[DATASET RECORDS]
◆ ◆ ◆ ◆ ◆
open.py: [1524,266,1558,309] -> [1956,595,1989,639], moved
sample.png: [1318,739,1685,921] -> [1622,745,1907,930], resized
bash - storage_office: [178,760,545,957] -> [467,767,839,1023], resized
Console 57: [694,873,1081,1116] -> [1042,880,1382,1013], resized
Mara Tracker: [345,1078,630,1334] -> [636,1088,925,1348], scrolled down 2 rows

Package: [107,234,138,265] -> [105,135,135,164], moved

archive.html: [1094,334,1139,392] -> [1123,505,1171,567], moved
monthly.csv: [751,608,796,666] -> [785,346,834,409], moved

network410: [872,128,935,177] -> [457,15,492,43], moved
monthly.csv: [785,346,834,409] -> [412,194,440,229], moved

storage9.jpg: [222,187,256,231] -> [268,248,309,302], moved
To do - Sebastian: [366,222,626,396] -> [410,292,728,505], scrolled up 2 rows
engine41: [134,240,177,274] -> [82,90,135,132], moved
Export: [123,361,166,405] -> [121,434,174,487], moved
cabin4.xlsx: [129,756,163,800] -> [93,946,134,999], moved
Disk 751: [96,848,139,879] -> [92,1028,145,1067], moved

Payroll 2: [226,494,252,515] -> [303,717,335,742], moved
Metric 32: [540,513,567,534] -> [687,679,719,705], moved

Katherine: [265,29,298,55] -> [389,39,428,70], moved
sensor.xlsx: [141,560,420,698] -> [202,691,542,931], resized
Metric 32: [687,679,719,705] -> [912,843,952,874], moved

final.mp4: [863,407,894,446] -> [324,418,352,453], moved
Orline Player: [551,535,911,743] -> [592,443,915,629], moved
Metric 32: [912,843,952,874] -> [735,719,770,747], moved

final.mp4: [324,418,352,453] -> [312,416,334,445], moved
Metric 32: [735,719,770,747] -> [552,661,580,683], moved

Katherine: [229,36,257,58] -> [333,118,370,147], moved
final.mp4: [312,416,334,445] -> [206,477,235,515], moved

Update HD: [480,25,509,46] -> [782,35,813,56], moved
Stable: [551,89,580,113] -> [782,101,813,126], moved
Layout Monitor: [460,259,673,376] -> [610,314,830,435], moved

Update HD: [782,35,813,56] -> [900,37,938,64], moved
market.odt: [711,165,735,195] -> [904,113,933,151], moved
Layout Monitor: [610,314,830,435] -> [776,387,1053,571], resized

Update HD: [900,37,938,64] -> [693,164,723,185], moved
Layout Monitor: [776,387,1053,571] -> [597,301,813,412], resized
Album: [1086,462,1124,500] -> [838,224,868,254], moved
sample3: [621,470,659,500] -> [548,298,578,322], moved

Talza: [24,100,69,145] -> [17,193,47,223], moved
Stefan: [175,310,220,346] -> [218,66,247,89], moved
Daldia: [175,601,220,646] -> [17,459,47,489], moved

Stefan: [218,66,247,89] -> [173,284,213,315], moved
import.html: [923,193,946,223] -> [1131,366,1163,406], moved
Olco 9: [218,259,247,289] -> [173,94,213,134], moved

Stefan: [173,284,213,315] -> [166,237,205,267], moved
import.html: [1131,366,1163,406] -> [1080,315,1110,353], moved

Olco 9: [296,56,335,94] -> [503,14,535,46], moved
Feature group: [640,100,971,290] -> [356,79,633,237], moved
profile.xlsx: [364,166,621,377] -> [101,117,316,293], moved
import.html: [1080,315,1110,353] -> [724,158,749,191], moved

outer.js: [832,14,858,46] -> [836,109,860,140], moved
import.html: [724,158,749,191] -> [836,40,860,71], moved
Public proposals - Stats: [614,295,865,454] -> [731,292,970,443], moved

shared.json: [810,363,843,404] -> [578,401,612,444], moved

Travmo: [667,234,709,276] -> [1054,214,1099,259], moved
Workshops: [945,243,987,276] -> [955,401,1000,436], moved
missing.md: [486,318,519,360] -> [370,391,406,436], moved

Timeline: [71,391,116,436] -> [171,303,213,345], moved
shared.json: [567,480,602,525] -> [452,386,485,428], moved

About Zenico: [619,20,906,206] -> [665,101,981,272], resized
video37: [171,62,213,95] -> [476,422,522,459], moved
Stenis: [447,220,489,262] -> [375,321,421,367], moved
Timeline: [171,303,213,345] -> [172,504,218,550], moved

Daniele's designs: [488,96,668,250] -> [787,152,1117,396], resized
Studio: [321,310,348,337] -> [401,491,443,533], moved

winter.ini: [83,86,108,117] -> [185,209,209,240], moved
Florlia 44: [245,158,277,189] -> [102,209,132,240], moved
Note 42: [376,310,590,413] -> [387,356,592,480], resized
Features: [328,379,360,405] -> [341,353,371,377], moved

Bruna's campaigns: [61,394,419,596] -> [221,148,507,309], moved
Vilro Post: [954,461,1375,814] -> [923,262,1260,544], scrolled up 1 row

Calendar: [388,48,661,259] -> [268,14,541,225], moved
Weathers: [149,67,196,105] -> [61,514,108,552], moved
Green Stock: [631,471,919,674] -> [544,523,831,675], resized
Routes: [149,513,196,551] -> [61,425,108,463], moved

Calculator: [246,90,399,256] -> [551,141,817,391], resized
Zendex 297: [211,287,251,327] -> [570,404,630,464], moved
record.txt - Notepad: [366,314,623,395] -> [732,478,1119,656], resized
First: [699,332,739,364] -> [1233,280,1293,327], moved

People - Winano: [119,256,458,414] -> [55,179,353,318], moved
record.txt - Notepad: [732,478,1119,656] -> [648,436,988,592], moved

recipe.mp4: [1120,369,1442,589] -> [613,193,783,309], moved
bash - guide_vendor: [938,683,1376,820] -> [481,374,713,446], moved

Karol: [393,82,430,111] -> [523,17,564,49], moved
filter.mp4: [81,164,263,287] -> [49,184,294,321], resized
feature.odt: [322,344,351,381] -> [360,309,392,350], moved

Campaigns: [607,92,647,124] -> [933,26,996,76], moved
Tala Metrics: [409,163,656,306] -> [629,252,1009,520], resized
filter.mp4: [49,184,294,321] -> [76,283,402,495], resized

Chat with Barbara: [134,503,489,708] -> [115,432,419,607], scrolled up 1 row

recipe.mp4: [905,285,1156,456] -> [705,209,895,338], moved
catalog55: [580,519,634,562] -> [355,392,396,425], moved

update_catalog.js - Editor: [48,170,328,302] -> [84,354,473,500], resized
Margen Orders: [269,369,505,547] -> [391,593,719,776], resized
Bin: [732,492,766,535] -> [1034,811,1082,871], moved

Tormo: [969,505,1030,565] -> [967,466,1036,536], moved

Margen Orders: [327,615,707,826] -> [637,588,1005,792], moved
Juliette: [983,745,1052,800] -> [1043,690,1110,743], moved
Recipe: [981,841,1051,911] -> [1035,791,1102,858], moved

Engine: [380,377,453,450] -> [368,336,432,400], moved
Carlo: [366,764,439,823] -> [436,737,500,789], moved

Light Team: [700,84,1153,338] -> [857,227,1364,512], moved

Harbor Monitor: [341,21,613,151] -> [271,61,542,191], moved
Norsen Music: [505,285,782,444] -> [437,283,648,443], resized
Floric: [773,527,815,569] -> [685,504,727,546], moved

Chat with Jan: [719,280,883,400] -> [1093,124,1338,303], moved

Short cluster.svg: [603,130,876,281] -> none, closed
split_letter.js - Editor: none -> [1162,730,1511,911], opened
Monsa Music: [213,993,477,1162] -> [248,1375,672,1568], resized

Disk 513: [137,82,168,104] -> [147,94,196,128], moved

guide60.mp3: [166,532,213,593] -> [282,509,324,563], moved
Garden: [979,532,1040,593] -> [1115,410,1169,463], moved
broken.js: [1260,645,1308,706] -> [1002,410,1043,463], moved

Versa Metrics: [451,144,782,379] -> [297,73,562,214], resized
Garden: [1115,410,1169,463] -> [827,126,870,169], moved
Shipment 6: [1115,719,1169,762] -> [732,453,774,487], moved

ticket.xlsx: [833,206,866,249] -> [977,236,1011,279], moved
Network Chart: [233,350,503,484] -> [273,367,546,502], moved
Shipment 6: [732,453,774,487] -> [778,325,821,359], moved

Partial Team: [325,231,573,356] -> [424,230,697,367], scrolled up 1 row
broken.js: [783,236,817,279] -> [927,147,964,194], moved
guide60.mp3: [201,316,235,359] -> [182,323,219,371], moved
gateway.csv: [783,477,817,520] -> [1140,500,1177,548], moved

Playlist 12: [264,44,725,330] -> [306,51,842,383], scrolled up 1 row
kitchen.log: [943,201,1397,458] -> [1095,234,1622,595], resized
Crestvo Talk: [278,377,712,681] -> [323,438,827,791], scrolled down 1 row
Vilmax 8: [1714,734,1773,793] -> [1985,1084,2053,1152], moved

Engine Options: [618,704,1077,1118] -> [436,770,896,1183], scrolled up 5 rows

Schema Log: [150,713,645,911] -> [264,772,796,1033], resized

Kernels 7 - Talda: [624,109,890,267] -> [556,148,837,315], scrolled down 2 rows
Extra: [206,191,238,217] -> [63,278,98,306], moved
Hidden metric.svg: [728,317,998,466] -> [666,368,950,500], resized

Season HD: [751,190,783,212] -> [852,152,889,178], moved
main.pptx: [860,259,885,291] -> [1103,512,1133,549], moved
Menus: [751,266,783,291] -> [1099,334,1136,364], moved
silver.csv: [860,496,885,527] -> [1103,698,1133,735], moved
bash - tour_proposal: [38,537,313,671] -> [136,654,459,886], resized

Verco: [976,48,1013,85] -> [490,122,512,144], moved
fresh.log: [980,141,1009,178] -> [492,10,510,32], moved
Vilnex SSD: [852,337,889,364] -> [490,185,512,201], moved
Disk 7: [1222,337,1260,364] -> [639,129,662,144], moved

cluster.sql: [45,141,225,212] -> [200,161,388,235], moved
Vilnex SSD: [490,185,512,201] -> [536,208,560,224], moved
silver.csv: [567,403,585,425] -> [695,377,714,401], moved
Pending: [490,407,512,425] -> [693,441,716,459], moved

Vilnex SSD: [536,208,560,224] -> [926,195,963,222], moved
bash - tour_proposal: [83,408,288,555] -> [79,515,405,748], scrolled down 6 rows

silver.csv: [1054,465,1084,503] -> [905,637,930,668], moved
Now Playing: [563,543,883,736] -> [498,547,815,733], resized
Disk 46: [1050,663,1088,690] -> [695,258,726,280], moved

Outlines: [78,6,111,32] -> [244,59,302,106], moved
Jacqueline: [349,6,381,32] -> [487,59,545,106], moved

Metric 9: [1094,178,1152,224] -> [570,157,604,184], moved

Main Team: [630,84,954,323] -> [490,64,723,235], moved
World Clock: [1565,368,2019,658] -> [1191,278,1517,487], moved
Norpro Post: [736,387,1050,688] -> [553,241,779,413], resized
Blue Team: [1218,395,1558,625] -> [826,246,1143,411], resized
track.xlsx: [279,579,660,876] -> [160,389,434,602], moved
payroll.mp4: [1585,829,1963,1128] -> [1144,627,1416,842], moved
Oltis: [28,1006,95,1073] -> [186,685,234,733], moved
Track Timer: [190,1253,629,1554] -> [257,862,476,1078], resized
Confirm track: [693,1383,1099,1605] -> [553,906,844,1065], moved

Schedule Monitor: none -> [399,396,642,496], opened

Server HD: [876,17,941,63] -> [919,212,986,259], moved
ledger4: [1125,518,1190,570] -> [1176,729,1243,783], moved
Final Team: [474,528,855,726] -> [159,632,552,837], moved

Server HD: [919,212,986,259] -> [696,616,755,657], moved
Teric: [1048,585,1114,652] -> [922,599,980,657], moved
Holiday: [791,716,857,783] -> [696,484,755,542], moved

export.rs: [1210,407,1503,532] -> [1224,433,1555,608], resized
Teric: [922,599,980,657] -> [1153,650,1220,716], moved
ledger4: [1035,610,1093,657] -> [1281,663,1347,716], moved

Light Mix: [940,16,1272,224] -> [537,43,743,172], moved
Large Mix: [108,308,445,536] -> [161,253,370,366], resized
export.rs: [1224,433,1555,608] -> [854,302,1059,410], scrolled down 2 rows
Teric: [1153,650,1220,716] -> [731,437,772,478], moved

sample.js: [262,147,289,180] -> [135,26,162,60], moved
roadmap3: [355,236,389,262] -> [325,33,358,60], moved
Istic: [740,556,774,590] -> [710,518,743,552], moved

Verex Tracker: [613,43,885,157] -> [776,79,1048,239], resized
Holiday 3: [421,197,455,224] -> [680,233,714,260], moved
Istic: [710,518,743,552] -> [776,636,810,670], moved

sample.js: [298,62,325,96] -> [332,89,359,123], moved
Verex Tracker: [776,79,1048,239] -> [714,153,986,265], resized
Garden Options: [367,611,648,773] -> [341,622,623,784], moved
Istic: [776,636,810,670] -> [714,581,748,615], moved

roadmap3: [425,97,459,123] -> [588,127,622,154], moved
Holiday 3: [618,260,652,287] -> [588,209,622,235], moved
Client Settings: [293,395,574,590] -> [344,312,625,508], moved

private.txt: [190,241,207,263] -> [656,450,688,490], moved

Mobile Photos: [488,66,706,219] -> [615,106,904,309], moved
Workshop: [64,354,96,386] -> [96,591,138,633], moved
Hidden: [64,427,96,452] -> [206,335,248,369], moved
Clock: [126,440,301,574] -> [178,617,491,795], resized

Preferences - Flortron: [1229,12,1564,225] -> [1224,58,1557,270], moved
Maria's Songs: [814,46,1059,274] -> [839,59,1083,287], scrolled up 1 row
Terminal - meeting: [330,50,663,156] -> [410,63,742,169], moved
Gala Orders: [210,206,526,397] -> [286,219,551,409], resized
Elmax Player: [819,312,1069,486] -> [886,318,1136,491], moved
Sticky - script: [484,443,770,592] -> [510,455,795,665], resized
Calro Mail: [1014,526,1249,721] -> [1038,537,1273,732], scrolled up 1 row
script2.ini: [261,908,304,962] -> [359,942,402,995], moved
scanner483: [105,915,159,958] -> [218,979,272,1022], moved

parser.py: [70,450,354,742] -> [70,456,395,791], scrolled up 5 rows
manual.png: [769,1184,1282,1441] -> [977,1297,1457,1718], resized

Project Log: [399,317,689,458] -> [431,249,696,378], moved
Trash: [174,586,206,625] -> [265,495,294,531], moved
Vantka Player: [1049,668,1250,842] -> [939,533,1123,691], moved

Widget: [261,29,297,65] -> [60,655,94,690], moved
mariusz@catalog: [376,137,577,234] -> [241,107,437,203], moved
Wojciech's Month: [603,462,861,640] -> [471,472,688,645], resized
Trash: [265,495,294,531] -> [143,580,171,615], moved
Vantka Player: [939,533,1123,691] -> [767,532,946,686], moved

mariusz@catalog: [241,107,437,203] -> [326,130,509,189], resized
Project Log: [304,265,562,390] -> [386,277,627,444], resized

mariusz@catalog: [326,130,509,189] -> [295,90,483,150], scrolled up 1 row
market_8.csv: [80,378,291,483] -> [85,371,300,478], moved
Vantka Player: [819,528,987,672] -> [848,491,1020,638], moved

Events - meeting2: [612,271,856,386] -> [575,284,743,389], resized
◆ ◆ ◆ ◆ ◆
[WHAT THE TASK ASKS] From the records above, transcribe without alteration every line from the one with "Album: [1086,462,1124,500] ->" to the one with "Features: [328,379,360,405] ->", inclusive.

[EXPECTED ANSWER]
Album: [1086,462,1124,500] -> [838,224,868,254], moved
sample3: [621,470,659,500] -> [548,298,578,322], moved

Talza: [24,100,69,145] -> [17,193,47,223], moved
Stefan: [175,310,220,346] -> [218,66,247,89], moved
Daldia: [175,601,220,646] -> [17,459,47,489], moved

Stefan: [218,66,247,89] -> [173,284,213,315], moved
import.html: [923,193,946,223] -> [1131,366,1163,406], moved
Olco 9: [218,259,247,289] -> [173,94,213,134], moved

Stefan: [173,284,213,315] -> [166,237,205,267], moved
import.html: [1131,366,1163,406] -> [1080,315,1110,353], moved

Olco 9: [296,56,335,94] -> [503,14,535,46], moved
Feature group: [640,100,971,290] -> [356,79,633,237], moved
profile.xlsx: [364,166,621,377] -> [101,117,316,293], moved
import.html: [1080,315,1110,353] -> [724,158,749,191], moved

outer.js: [832,14,858,46] -> [836,109,860,140], moved
import.html: [724,158,749,191] -> [836,40,860,71], moved
Public proposals - Stats: [614,295,865,454] -> [731,292,970,443], moved

shared.json: [810,363,843,404] -> [578,401,612,444], moved

Travmo: [667,234,709,276] -> [1054,214,1099,259], moved
Workshops: [945,243,987,276] -> [955,401,1000,436], moved
missing.md: [486,318,519,360] -> [370,391,406,436], moved

Timeline: [71,391,116,436] -> [171,303,213,345], moved
shared.json: [567,480,602,525] -> [452,386,485,428], moved

About Zenico: [619,20,906,206] -> [665,101,981,272], resized
video37: [171,62,213,95] -> [476,422,522,459], moved
Stenis: [447,220,489,262] -> [375,321,421,367], moved
Timeline: [171,303,213,345] -> [172,504,218,550], moved

Daniele's designs: [488,96,668,250] -> [787,152,1117,396], resized
Studio: [321,310,348,337] -> [401,491,443,533], moved

winter.ini: [83,86,108,117] -> [185,209,209,240], moved
Florlia 44: [245,158,277,189] -> [102,209,132,240], moved
Note 42: [376,310,590,413] -> [387,356,592,480], resized
Features: [328,379,360,405] -> [341,353,371,377], moved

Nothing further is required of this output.